> **The records**
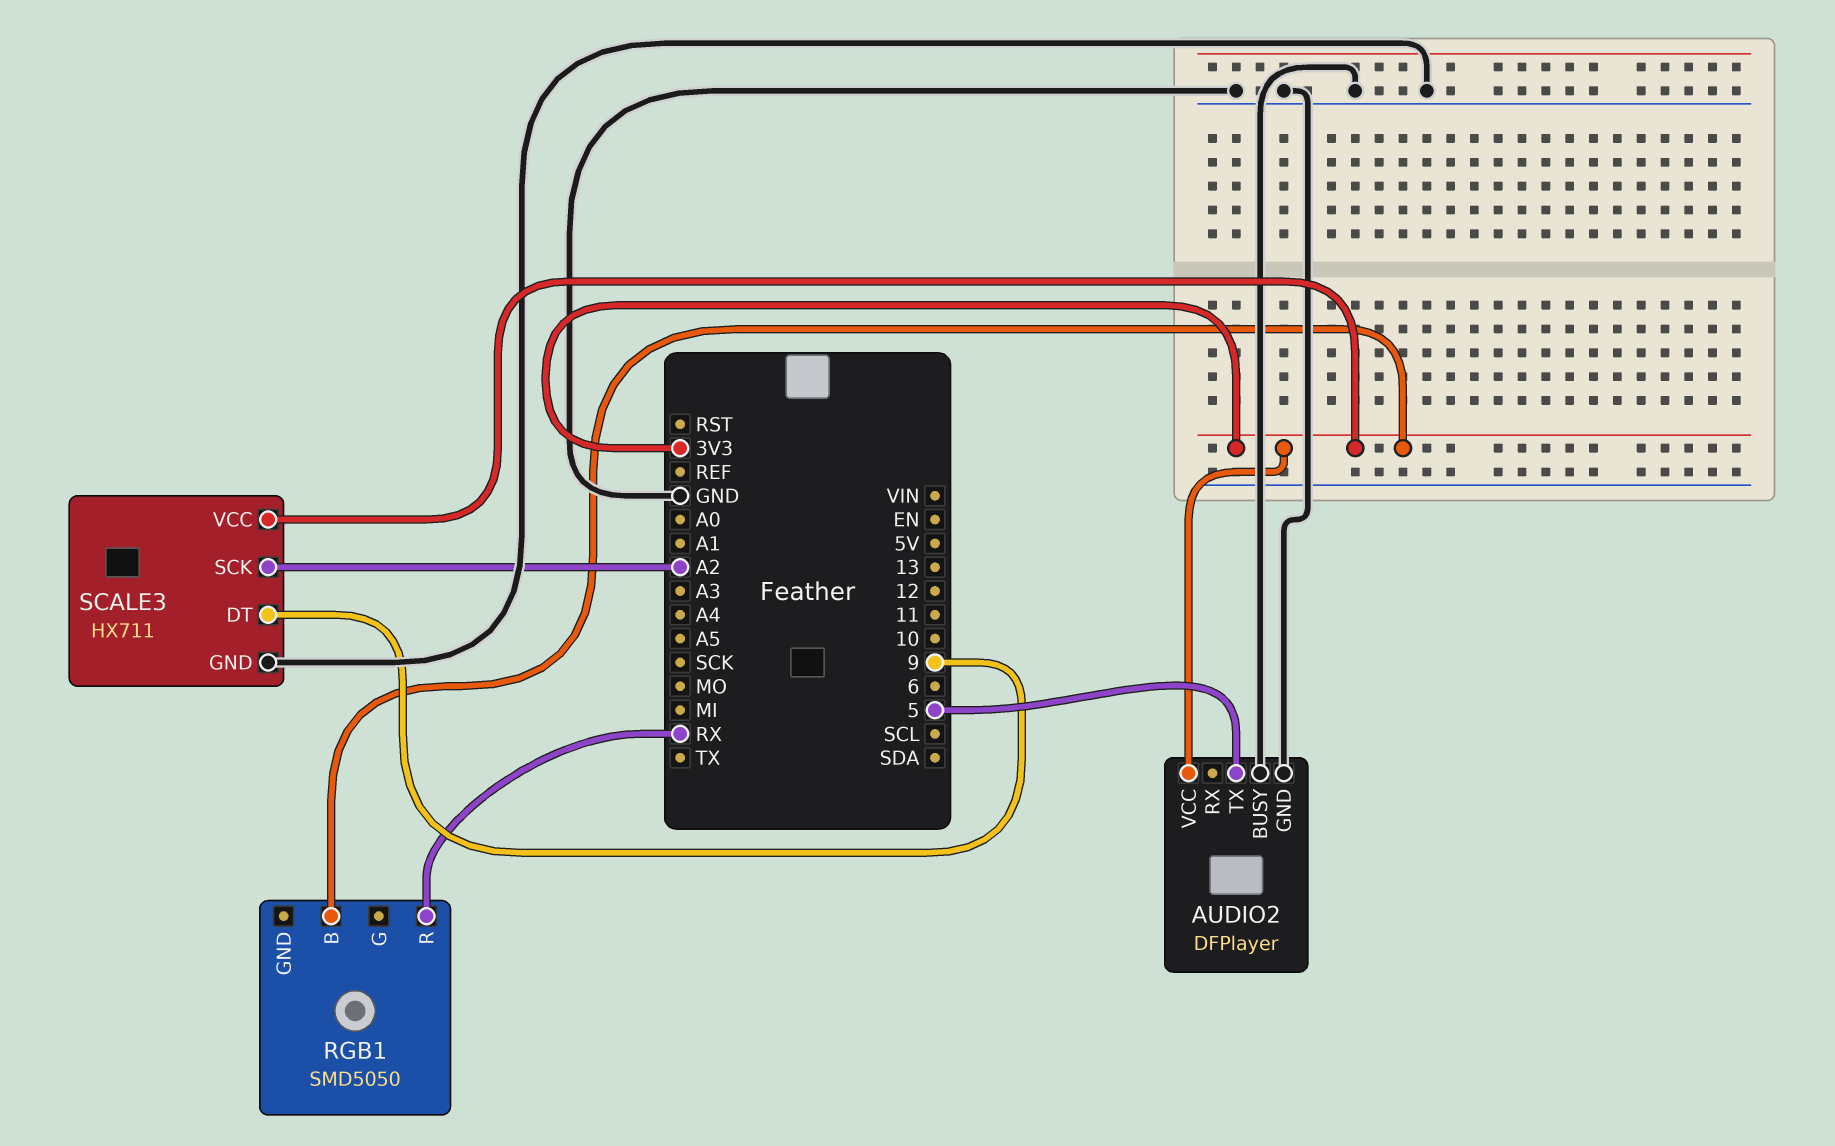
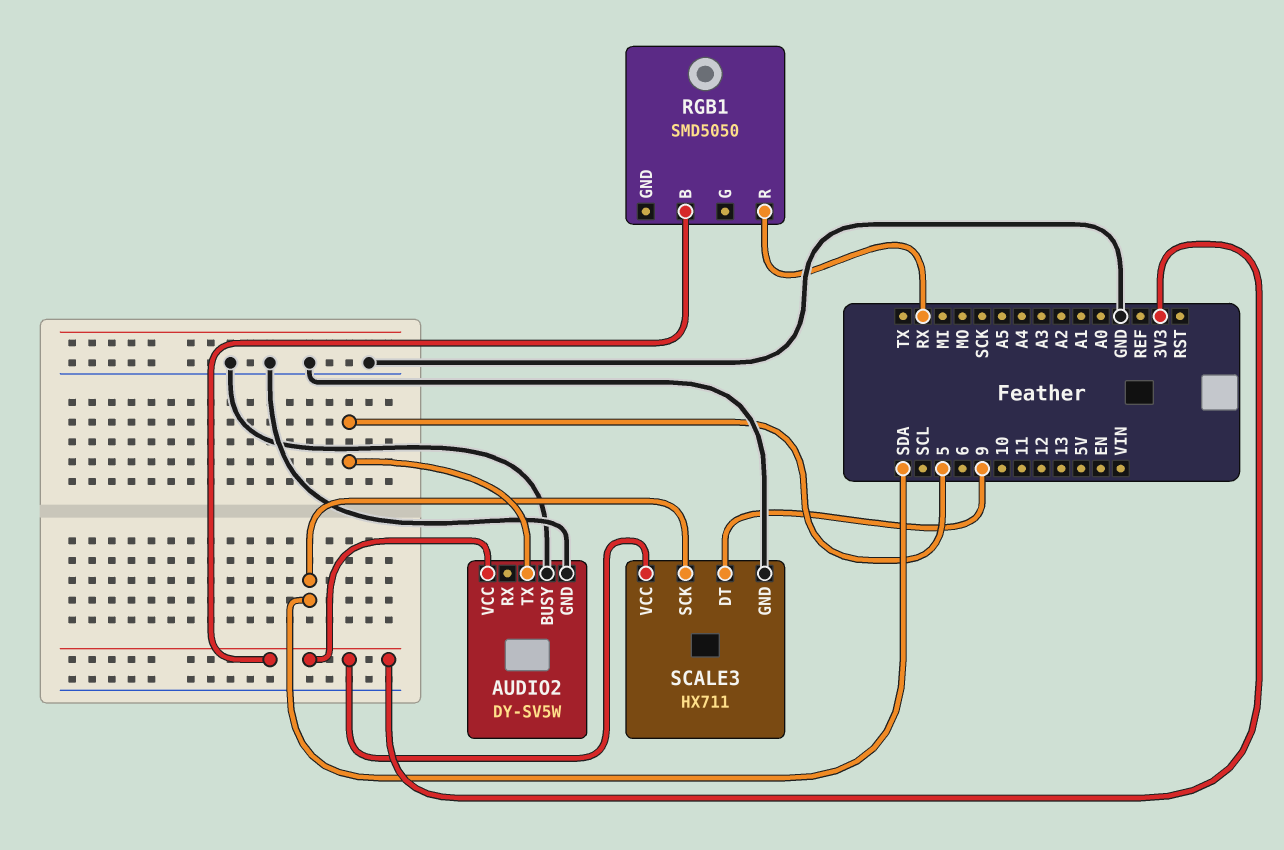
AUDIO2: DFPlayer -> DY-SV5W
SCALE3 pin SCK: A2 -> SDA

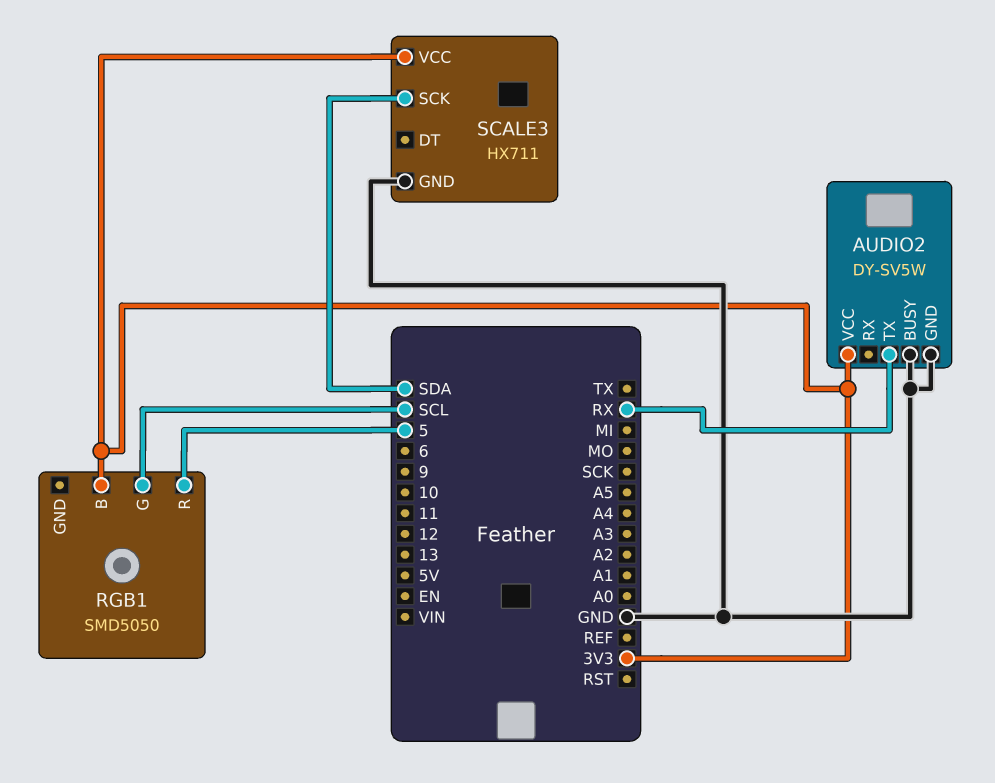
AUDIO2 pin TX: 5 -> RX
RGB1 pin G: none -> SCL
RGB1 pin R: RX -> 5
SCALE3 pin DT: 9 -> none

> **What is expected**
Each record above goes into the copy unchanged; the pictures do not.

> **Expected answer**
AUDIO2: DFPlayer -> DY-SV5W
SCALE3 pin SCK: A2 -> SDA

AUDIO2 pin TX: 5 -> RX
RGB1 pin G: none -> SCL
RGB1 pin R: RX -> 5
SCALE3 pin DT: 9 -> none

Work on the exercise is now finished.